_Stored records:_

####

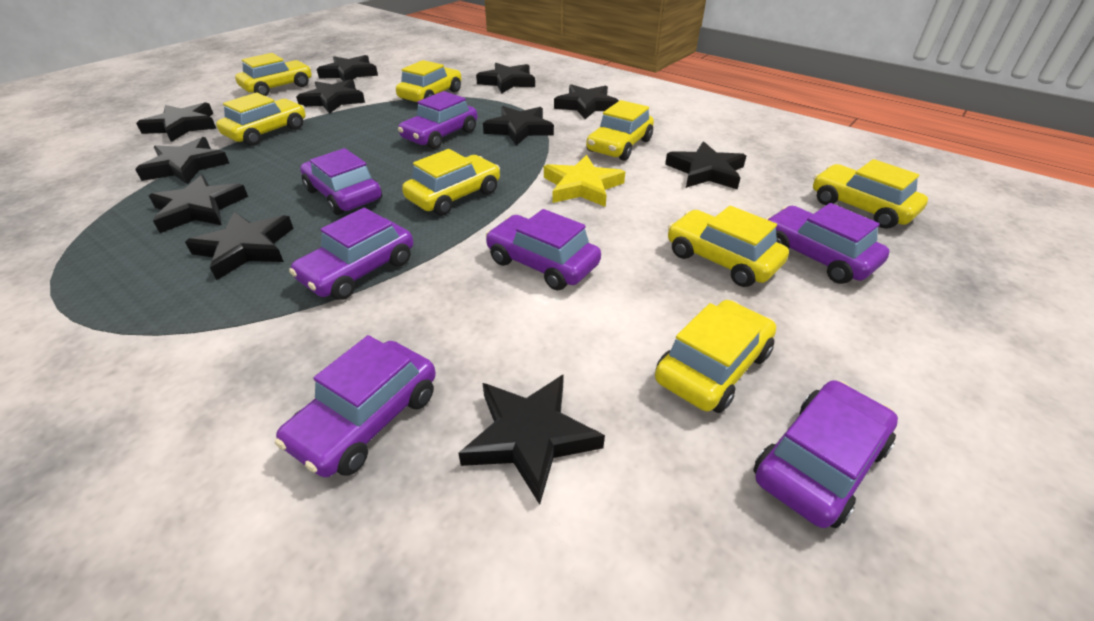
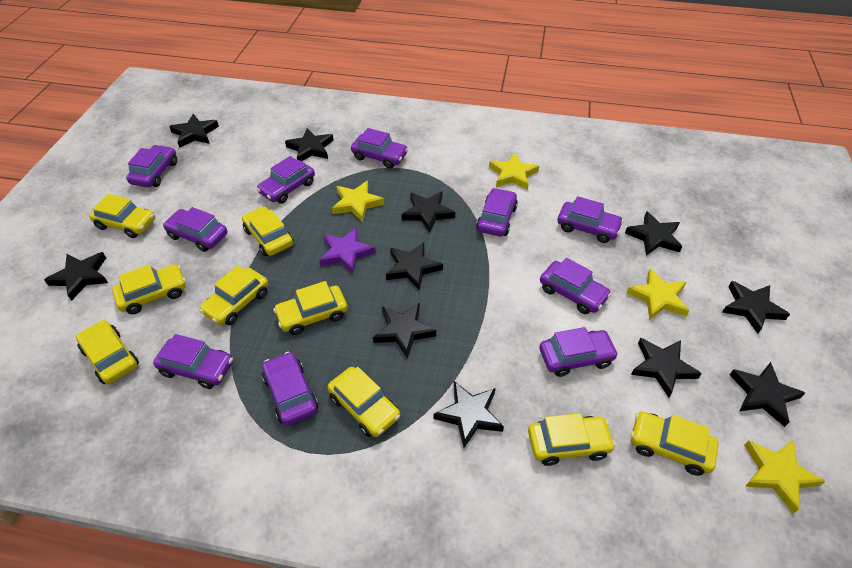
purple car: 7 -> 10
purple star: 0 -> 1
yellow car: 8 -> 9
yellow star: 1 -> 4

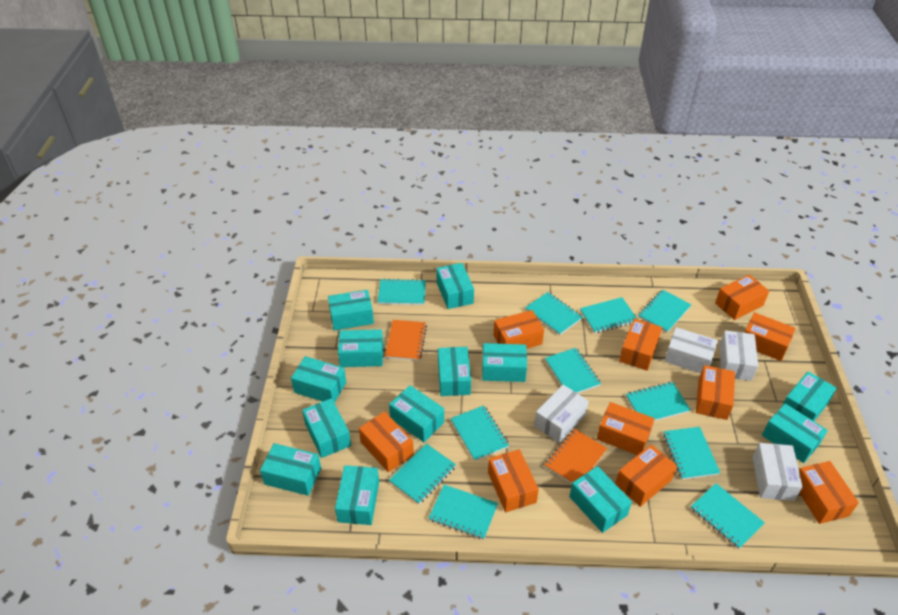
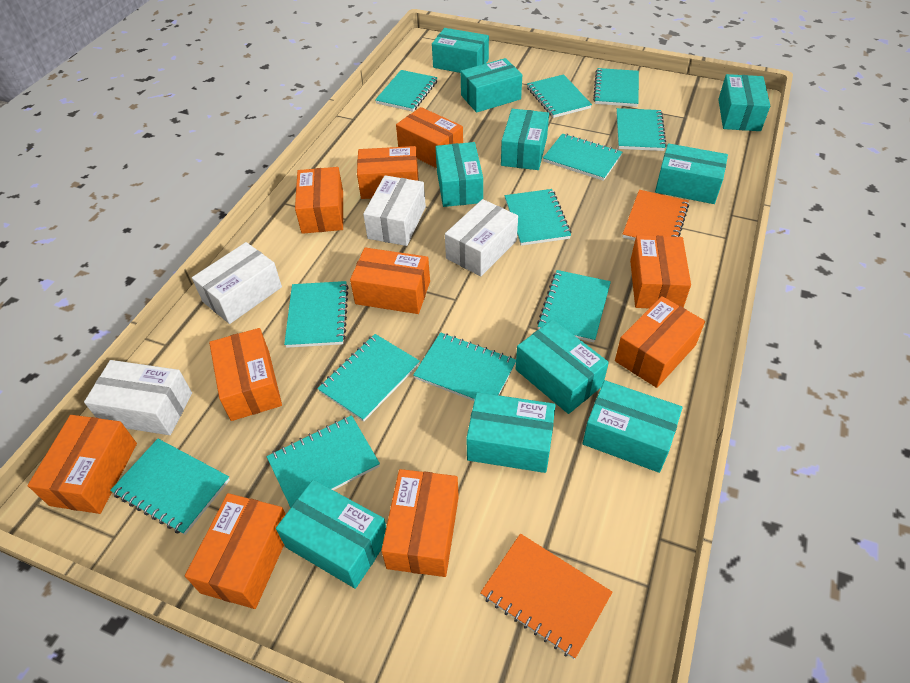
turquoise box: 13 -> 10
turquoise notebook: 11 -> 12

####

Report the lines above that contain "turquoise".

turquoise box: 13 -> 10
turquoise notebook: 11 -> 12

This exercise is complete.